DIRECTIONS FOR THIS TASK –
Through the line that contains "- colour: Hammer/lila", return the data below exactly, starting at its first line; leave the rest out.

(THE INPUT Opens)

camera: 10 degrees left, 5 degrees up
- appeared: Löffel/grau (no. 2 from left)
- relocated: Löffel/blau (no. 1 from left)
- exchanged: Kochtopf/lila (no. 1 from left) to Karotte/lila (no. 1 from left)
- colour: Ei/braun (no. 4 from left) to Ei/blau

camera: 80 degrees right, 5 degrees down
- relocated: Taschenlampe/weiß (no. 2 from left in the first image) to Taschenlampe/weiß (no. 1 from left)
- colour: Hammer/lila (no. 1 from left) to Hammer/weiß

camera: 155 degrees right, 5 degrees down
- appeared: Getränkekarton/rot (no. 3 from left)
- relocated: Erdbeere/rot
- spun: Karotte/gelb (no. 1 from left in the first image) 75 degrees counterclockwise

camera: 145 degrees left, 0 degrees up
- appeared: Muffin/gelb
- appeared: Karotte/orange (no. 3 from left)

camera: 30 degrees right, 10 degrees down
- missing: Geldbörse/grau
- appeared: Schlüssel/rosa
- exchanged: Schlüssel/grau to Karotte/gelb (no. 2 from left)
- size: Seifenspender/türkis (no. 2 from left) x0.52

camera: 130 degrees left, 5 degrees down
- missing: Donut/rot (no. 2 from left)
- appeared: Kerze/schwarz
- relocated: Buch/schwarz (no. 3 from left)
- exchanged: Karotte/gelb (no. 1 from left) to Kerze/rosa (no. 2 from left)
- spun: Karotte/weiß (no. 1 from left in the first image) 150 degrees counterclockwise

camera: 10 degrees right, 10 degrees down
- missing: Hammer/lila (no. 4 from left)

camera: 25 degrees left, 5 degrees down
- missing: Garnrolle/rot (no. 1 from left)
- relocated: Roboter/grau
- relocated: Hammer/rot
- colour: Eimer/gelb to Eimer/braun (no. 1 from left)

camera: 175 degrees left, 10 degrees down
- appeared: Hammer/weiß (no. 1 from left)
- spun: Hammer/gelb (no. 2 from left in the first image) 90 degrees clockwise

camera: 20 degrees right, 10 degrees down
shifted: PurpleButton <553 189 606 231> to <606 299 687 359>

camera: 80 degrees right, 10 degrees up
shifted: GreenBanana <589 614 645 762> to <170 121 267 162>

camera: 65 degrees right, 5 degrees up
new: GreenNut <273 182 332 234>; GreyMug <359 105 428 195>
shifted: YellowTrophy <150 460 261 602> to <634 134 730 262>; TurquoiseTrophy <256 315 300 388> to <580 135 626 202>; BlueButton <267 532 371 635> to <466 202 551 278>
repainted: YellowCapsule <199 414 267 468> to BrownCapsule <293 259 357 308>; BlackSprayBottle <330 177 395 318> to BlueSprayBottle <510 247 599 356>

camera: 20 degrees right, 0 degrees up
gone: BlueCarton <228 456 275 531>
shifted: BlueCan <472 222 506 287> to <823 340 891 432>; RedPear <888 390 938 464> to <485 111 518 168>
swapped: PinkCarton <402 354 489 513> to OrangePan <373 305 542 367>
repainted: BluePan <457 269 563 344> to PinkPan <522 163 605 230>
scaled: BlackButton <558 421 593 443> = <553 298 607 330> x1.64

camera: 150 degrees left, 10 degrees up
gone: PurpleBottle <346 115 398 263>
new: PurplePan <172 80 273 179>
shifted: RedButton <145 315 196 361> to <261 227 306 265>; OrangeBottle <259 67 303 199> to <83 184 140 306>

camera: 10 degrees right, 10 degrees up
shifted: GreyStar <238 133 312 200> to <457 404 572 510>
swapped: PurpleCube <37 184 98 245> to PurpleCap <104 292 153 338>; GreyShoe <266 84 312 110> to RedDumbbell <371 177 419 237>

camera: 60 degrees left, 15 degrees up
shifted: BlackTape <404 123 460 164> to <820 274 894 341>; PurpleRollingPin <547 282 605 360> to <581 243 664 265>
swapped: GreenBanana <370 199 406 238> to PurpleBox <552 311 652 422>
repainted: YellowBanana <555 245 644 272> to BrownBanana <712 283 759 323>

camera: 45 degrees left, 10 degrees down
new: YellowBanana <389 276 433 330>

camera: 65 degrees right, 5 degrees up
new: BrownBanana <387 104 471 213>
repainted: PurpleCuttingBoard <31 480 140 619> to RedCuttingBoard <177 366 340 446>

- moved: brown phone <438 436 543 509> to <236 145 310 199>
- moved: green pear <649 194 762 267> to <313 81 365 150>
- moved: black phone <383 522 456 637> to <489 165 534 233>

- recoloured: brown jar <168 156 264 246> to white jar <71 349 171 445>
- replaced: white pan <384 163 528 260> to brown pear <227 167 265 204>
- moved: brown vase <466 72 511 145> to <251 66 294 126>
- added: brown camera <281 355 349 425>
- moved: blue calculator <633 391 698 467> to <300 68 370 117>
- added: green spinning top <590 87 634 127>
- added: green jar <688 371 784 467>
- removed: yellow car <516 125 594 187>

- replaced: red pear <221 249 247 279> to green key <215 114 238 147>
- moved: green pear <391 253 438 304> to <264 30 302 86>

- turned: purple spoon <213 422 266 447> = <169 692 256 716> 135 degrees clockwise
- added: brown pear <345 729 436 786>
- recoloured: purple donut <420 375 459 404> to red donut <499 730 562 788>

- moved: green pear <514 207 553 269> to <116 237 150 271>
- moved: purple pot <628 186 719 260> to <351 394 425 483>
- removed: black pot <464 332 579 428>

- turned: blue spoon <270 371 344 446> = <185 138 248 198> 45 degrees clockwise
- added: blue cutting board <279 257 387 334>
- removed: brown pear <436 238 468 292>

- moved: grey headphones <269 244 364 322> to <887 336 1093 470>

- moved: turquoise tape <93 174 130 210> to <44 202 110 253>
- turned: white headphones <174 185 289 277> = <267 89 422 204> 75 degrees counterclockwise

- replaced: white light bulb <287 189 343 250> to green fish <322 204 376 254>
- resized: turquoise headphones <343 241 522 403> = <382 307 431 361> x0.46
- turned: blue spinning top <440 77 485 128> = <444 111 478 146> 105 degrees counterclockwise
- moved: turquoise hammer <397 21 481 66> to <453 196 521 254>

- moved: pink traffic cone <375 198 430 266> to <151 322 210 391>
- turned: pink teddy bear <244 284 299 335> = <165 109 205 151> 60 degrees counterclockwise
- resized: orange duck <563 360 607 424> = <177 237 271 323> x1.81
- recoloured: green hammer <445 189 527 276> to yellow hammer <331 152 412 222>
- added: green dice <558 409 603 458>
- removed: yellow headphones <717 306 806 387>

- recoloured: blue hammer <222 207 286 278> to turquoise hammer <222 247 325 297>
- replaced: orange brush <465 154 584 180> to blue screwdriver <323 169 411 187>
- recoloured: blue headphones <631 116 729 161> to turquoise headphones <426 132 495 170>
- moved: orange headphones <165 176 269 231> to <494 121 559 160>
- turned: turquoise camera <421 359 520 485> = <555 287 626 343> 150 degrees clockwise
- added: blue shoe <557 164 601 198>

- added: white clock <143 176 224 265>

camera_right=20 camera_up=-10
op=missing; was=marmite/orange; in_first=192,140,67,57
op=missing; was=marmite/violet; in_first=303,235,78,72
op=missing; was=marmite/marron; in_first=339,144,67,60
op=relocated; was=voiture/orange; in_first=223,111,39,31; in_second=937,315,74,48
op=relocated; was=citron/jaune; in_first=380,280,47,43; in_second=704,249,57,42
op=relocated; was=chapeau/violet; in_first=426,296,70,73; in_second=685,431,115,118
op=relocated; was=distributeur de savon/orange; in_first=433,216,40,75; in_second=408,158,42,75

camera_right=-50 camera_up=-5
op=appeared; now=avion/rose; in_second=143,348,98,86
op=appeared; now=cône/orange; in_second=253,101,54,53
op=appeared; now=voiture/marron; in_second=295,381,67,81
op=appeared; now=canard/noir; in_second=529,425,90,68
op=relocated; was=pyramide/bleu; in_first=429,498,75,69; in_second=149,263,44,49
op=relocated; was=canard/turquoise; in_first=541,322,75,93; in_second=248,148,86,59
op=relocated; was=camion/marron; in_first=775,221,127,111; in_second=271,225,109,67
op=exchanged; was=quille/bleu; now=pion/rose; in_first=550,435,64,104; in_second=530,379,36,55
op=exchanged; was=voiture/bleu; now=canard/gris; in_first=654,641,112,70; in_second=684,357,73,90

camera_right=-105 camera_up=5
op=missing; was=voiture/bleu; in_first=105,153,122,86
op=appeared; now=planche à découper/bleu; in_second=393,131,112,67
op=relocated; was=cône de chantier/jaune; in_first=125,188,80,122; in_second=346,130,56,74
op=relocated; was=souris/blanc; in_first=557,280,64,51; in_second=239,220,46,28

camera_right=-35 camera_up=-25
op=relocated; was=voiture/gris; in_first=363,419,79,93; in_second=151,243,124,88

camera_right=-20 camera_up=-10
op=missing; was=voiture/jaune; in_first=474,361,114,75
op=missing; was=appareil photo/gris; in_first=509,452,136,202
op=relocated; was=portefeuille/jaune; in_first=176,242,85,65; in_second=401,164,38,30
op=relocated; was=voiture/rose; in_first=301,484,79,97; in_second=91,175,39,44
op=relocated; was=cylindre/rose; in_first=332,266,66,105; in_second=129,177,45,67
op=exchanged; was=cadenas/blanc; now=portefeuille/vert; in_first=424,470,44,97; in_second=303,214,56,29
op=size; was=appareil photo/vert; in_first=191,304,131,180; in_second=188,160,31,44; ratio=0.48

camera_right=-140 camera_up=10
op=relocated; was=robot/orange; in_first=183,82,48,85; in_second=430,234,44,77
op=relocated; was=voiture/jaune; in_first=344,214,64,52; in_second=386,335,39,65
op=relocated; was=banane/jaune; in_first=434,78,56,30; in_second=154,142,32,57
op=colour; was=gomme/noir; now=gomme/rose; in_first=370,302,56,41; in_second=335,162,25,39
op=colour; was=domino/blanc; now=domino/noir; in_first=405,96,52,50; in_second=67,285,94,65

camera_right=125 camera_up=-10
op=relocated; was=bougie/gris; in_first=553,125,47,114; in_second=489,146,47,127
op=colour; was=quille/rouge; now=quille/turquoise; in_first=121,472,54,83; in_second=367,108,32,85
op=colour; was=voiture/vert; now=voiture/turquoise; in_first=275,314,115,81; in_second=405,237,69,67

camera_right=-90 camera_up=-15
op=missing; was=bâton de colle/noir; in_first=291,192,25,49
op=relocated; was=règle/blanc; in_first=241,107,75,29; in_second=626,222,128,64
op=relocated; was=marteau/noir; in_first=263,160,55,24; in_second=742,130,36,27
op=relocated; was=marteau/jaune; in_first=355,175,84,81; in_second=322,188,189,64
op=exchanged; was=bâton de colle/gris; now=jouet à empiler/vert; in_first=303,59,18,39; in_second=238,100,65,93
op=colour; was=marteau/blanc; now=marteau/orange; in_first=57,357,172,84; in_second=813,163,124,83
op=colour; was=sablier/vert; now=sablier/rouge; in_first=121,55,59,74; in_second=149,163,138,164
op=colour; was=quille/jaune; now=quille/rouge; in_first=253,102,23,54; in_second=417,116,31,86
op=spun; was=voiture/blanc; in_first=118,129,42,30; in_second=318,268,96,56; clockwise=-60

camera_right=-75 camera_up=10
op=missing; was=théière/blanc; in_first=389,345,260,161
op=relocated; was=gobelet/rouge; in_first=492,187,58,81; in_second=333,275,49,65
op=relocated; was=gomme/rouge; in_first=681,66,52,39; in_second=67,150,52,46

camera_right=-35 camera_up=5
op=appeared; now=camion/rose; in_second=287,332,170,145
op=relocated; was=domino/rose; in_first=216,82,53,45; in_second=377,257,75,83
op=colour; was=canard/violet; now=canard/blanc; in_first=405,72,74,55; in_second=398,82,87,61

(THE INPUT Closes)

EXERCISE OUTPUT –
camera: 10 degrees left, 5 degrees up
- appeared: Löffel/grau (no. 2 from left)
- relocated: Löffel/blau (no. 1 from left)
- exchanged: Kochtopf/lila (no. 1 from left) to Karotte/lila (no. 1 from left)
- colour: Ei/braun (no. 4 from left) to Ei/blau

camera: 80 degrees right, 5 degrees down
- relocated: Taschenlampe/weiß (no. 2 from left in the first image) to Taschenlampe/weiß (no. 1 from left)
- colour: Hammer/lila (no. 1 from left) to Hammer/weiß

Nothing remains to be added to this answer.